* **WHAT THE TASK REQUIRES**:
Nothing but the lines from the first line of the entries through the line with "(355, 91) = (228, 76): turquoise" should appear in the answer, transcribed exactly and free of pictures.

* **DATA EXCERPTS**:

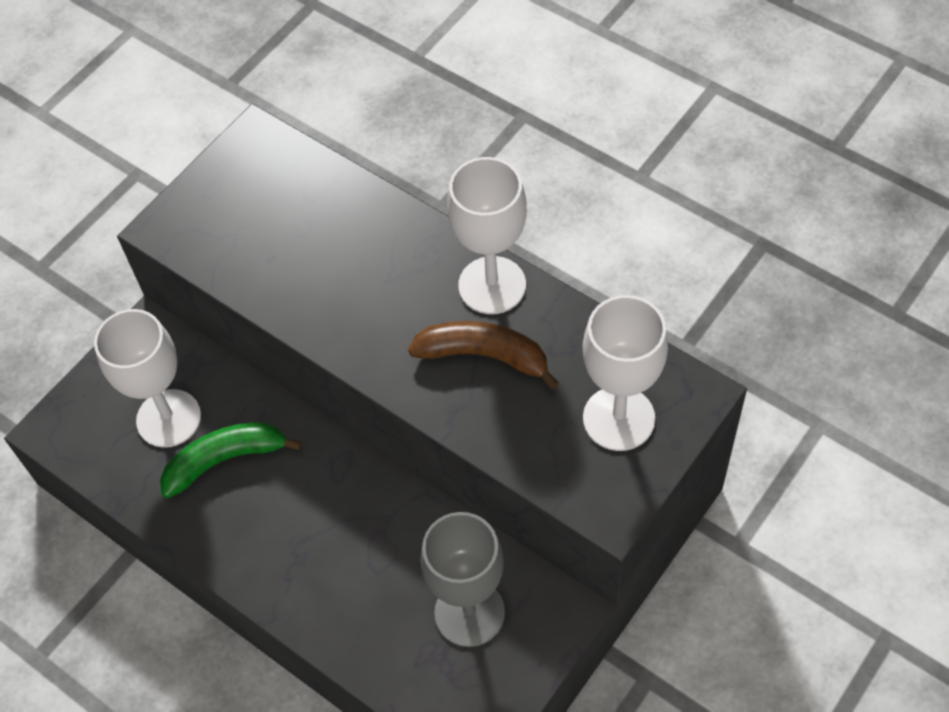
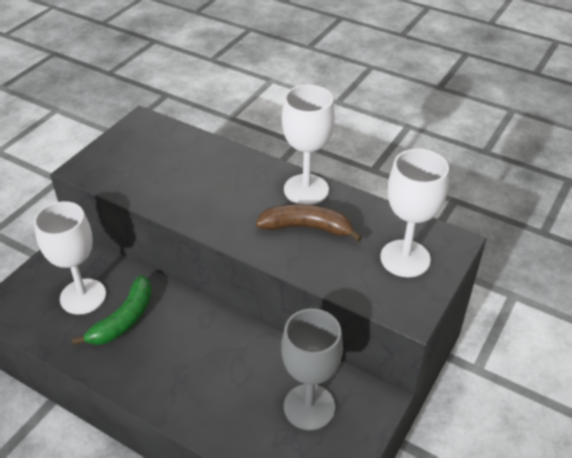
camera: 10 degrees left, 15 degrees down
(225, 460) = (124, 319): green banana -> green banana turned 150 degrees clockwise

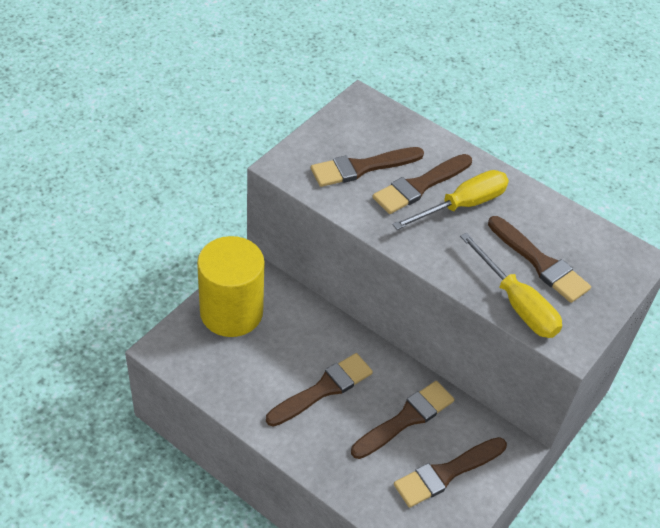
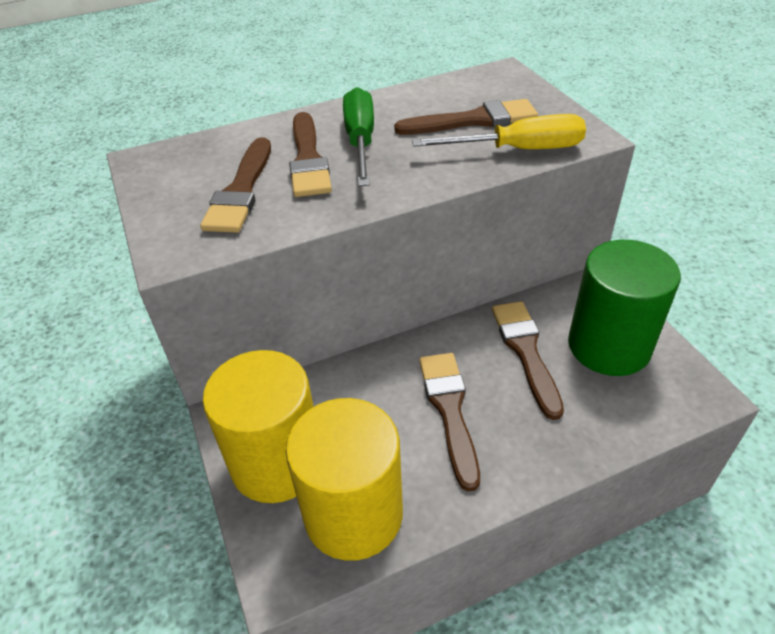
camera: 55 degrees left, 5 degrees down
(218, 367) = (353, 514): none -> yellow cylinder
(446, 473) = (609, 346): brown brush -> green cylinder
(462, 205) = (360, 141): yellow screwdriver -> green screwdriver

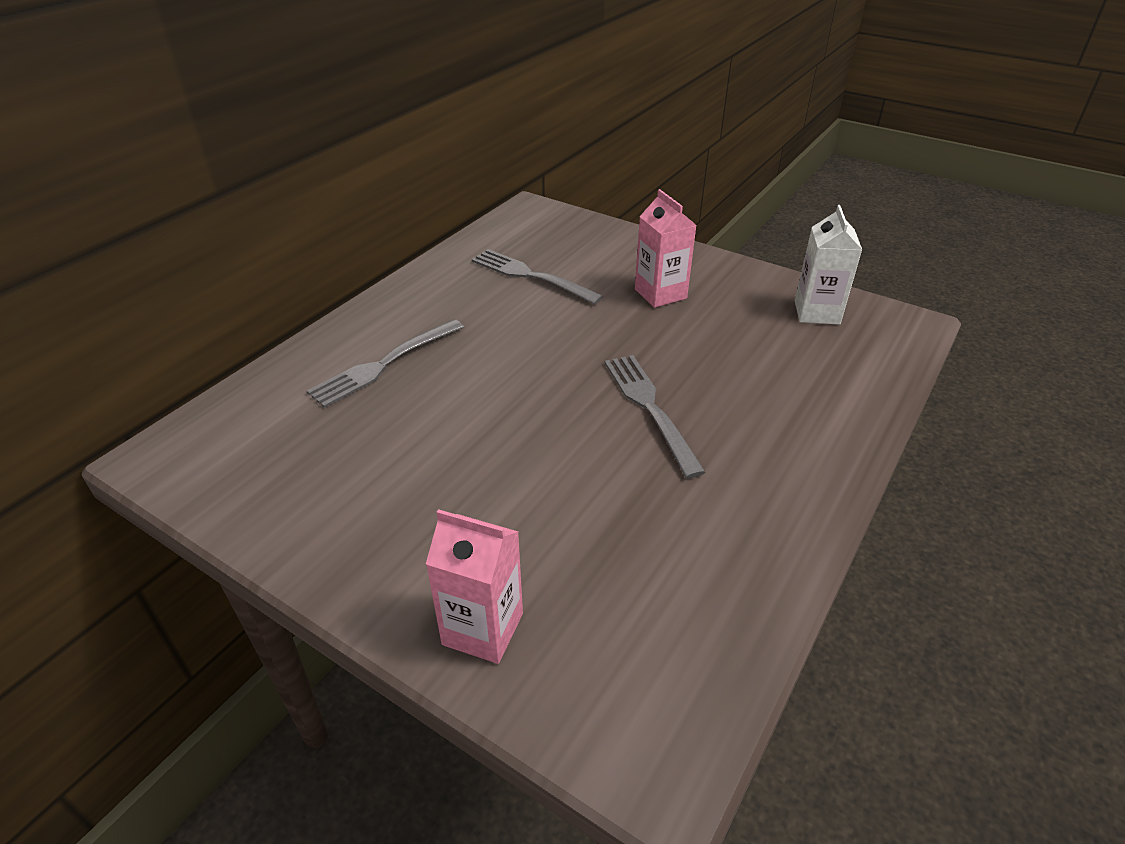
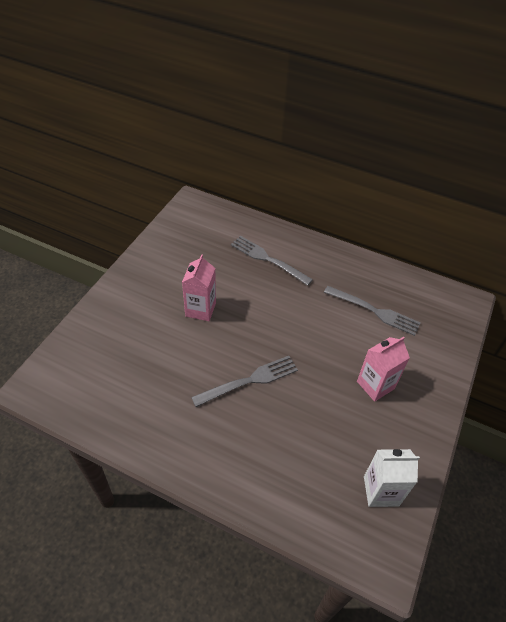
camera: 80 degrees right, 10 degrees up
(483, 629) = (99, 323): pink carton -> pink carton (200, 309)
(531, 276) = (374, 311): grey fork -> grey fork turned 90 degrees clockwise

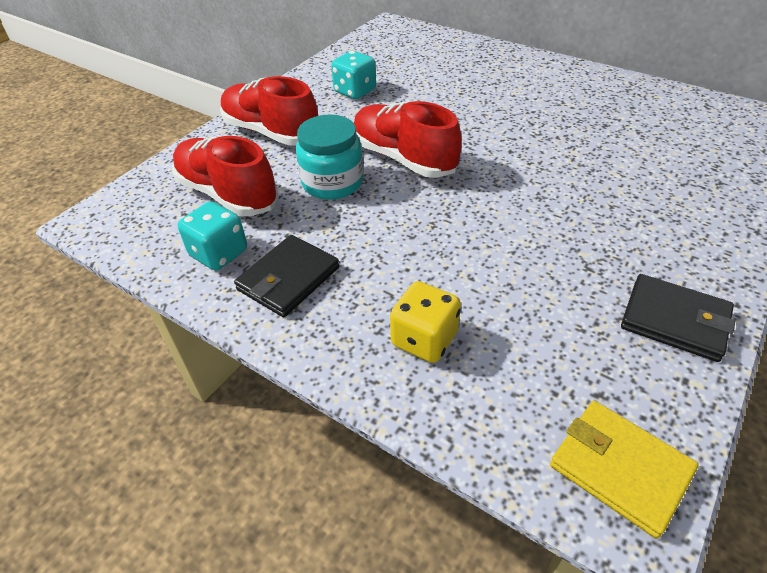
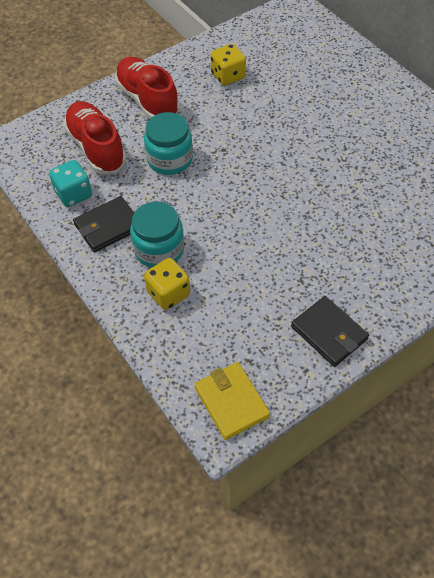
camera: 20 degrees right, 10 degrees up
(355, 91) = (228, 76): turquoise dice -> yellow dice
(377, 286) = (159, 249): none -> turquoise jar
(403, 158) = (229, 153): red shoe -> none

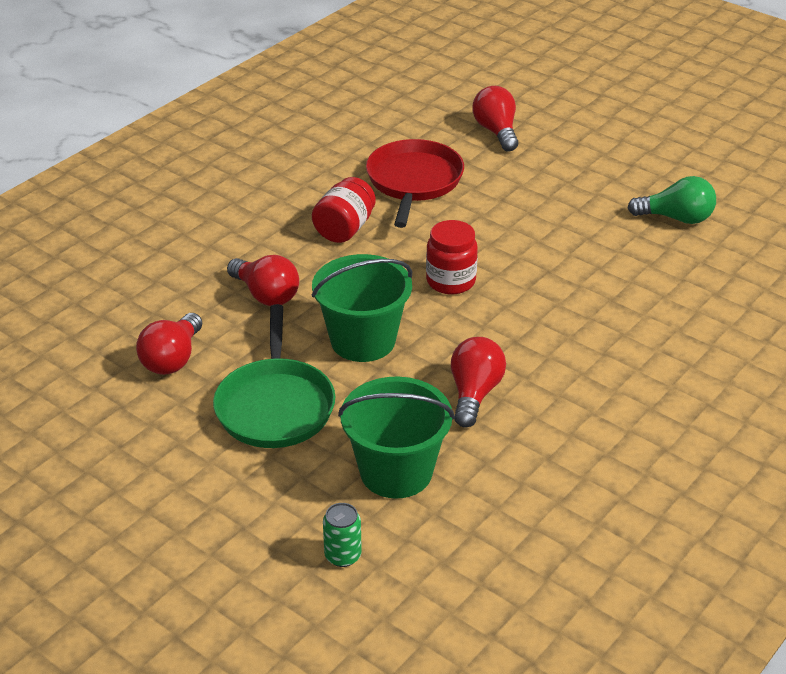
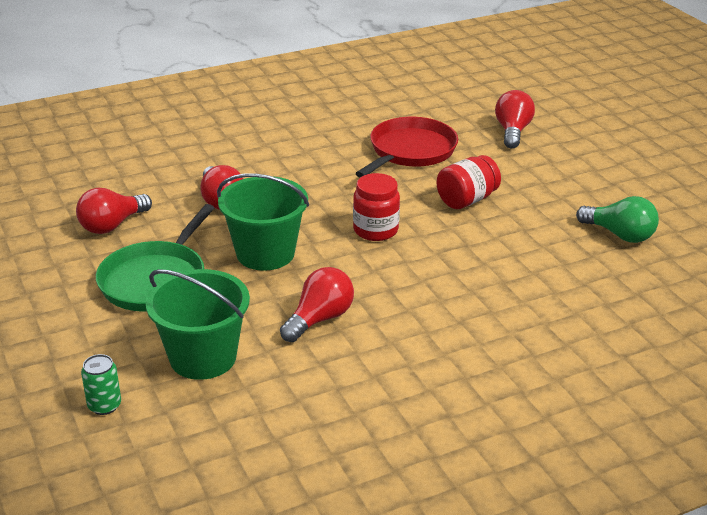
camera: 25 degrees right, 5 degrees down
(344, 229) = (324, 171): red jar -> red jar (466, 200)

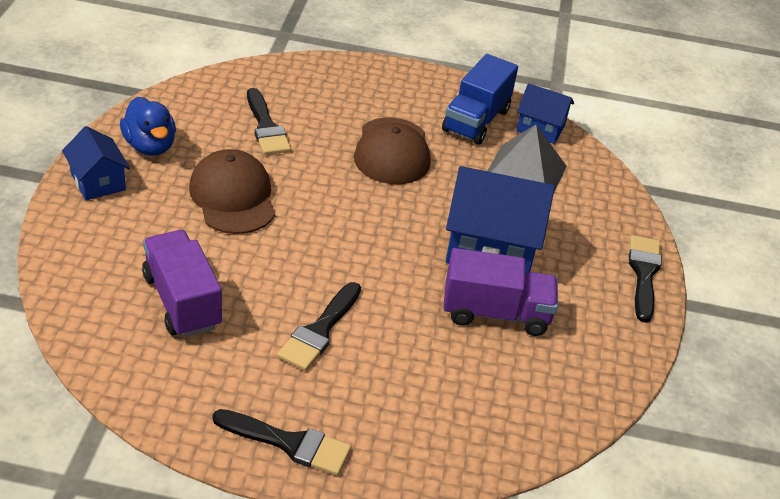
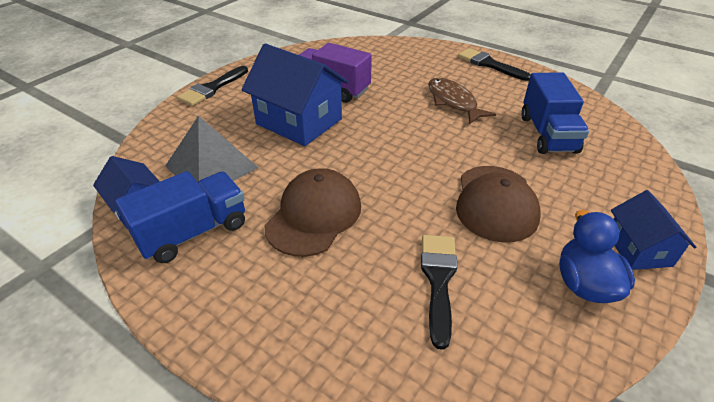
camera: 150 degrees left, 0 degrees up
(182, 301) = (547, 134): purple truck -> blue truck
(319, 330) = (453, 102): black brush -> brown fish

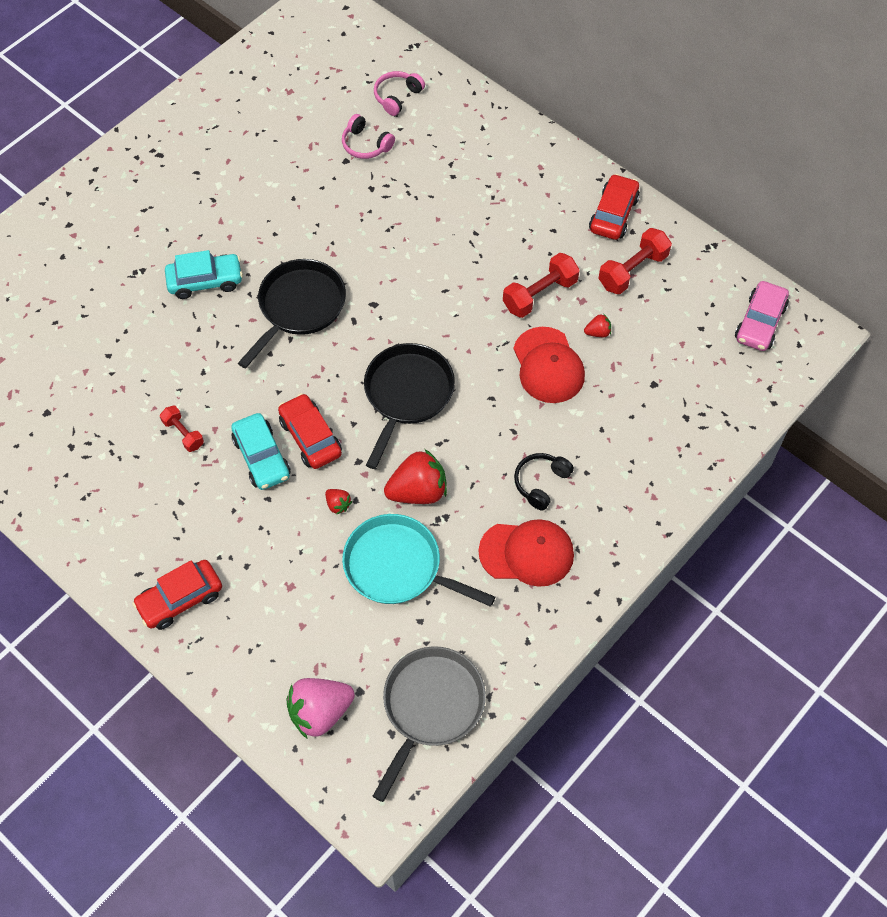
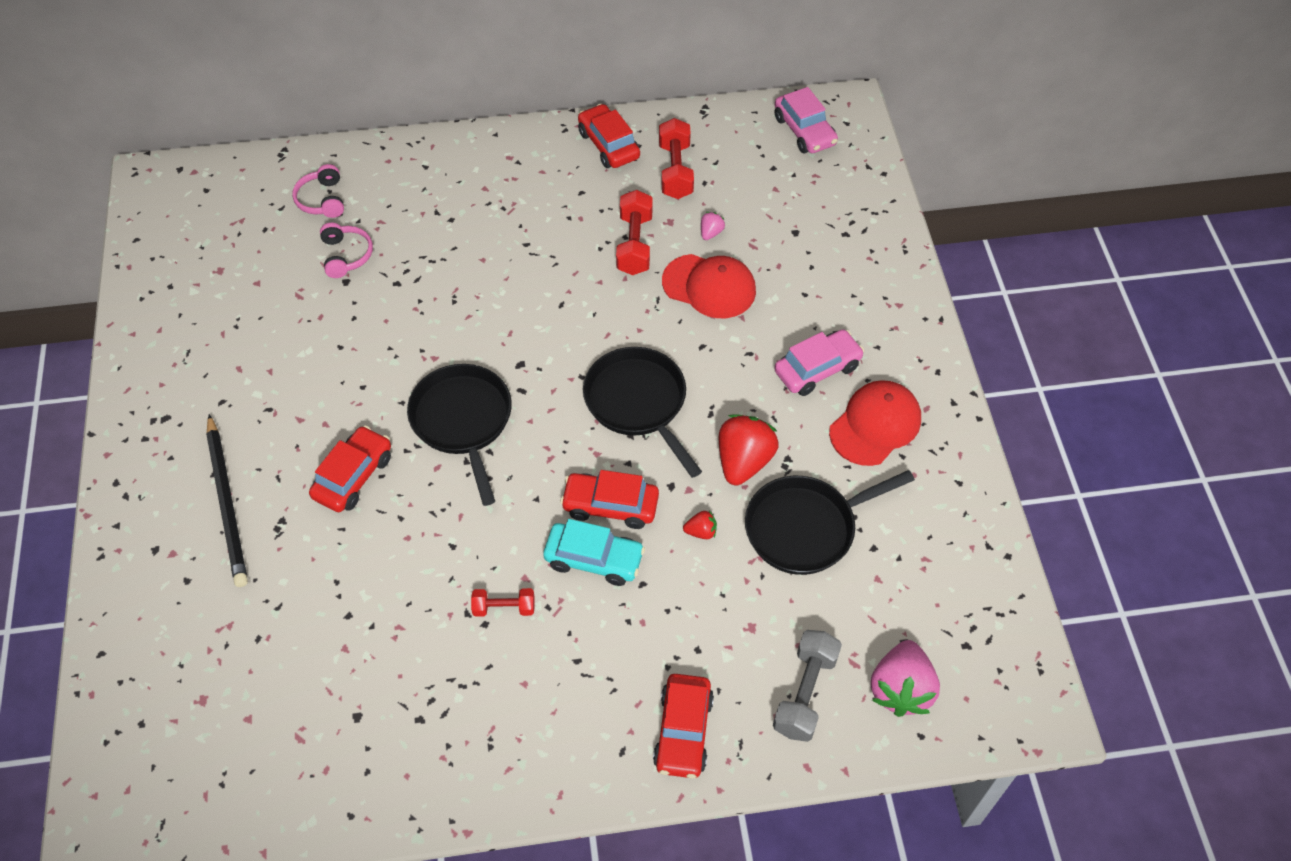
camera: 50 degrees left, 5 degrees down
(129, 233) = (227, 503): none -> black pencil
(205, 281) = (353, 476): turquoise car -> red car
(267, 653) = (805, 693): none -> grey dumbbell
(366, 145) = (346, 255): pink headphones -> pink headphones turned 90 degrees counterclockwise
(398, 566) = (805, 528): turquoise pan -> black pan
(430, 706) = (964, 597): grey pan -> none
(541, 483) = (817, 369): black headphones -> pink car
(598, 332) = (711, 233): red strawberry -> pink strawberry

* **YOUR RESPONSE**:
camera: 10 degrees left, 15 degrees down
(225, 460) = (124, 319): green banana -> green banana turned 150 degrees clockwise

camera: 55 degrees left, 5 degrees down
(218, 367) = (353, 514): none -> yellow cylinder
(446, 473) = (609, 346): brown brush -> green cylinder
(462, 205) = (360, 141): yellow screwdriver -> green screwdriver

camera: 80 degrees right, 10 degrees up
(483, 629) = (99, 323): pink carton -> pink carton (200, 309)
(531, 276) = (374, 311): grey fork -> grey fork turned 90 degrees clockwise

camera: 20 degrees right, 10 degrees up
(355, 91) = (228, 76): turquoise dice -> yellow dice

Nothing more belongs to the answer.